• [Exercise]:
Return all lines of the records that contain the word "ring".

::: Dataset :::

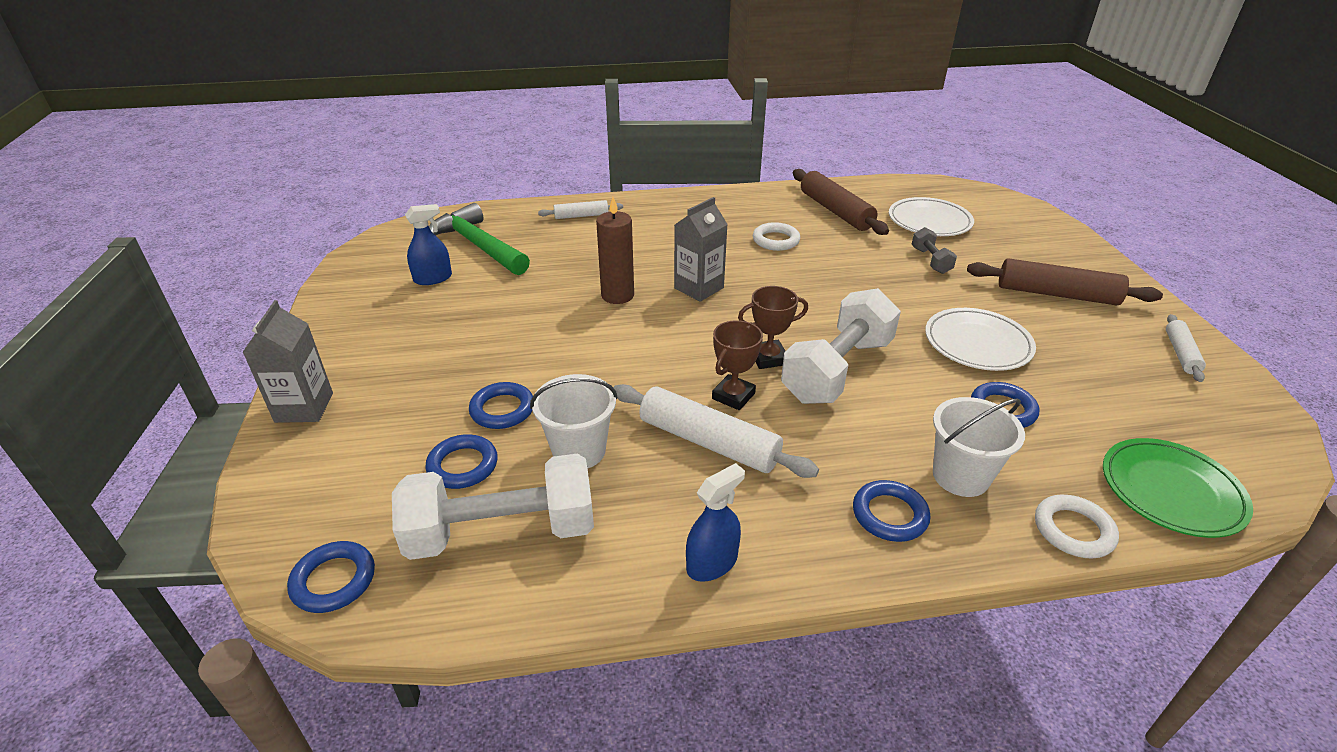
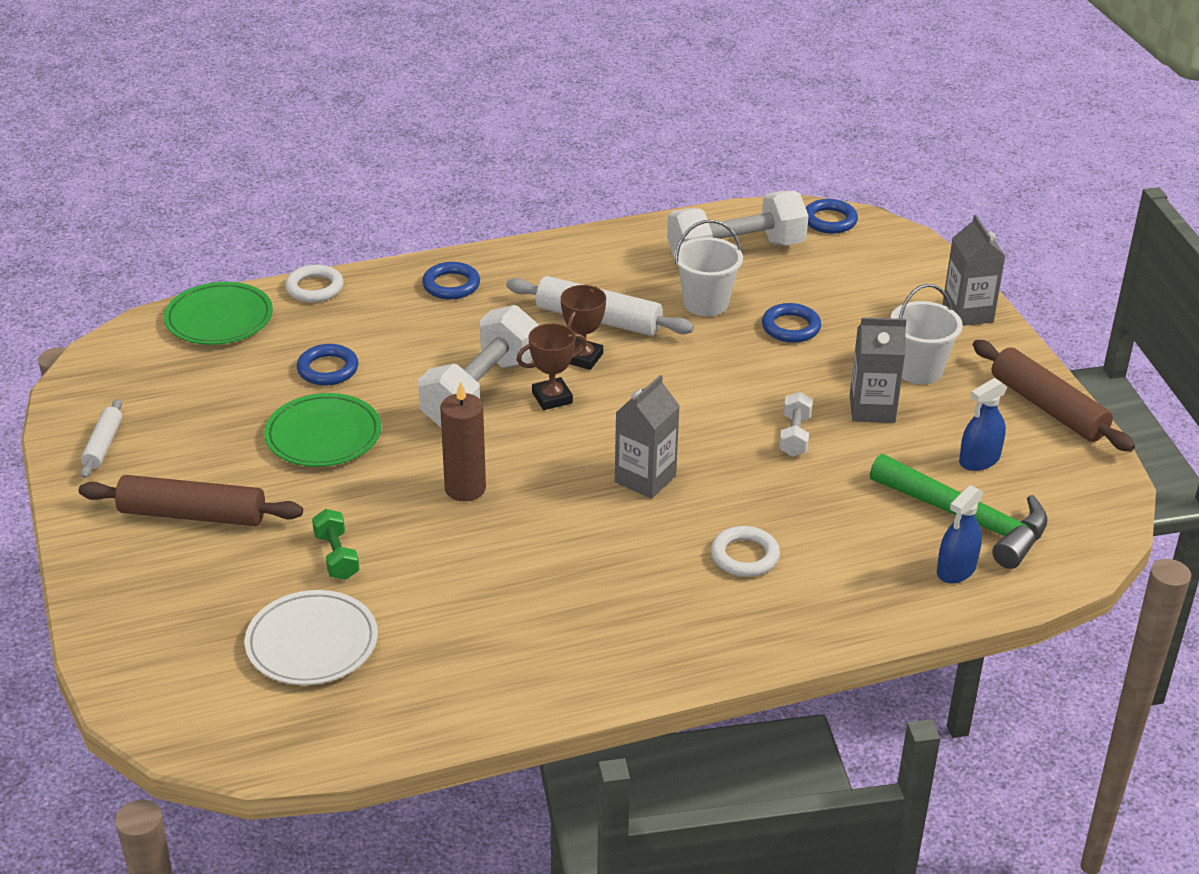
camera: 170 degrees right, 0 degrees up
(463, 465) = (794, 285): blue ring -> none
(484, 322) = (872, 409): none -> grey carton
(564, 307) = (795, 436): none -> white dumbbell
(581, 216) = (859, 596): white rolling pin -> none
(617, 295) = (740, 458): brown candle -> brown candle (465, 488)
(712, 563) = (581, 249): blue spray bottle -> blue spray bottle (956, 570)
(776, 240) = (553, 574): white ring -> white ring (744, 556)
(835, 211) = (459, 652): brown rolling pin -> brown rolling pin (1048, 407)
(930, 261) = (336, 556): grey dumbbell -> green dumbbell
(960, 476) = (387, 314): white bucket -> white bucket (919, 370)
(977, 343) = (323, 435): white plate -> green plate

:::

• [Expected answer]:
(463, 465) = (794, 285): blue ring -> none
(776, 240) = (553, 574): white ring -> white ring (744, 556)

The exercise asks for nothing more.